## What is required:
Scan the records for "none". Report each line that includes it.

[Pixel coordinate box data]
/---

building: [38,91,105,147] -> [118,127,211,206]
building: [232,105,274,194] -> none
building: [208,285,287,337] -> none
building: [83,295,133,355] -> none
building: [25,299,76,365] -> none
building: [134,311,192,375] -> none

\---

## Task solution:
building: [232,105,274,194] -> none
building: [208,285,287,337] -> none
building: [83,295,133,355] -> none
building: [25,299,76,365] -> none
building: [134,311,192,375] -> none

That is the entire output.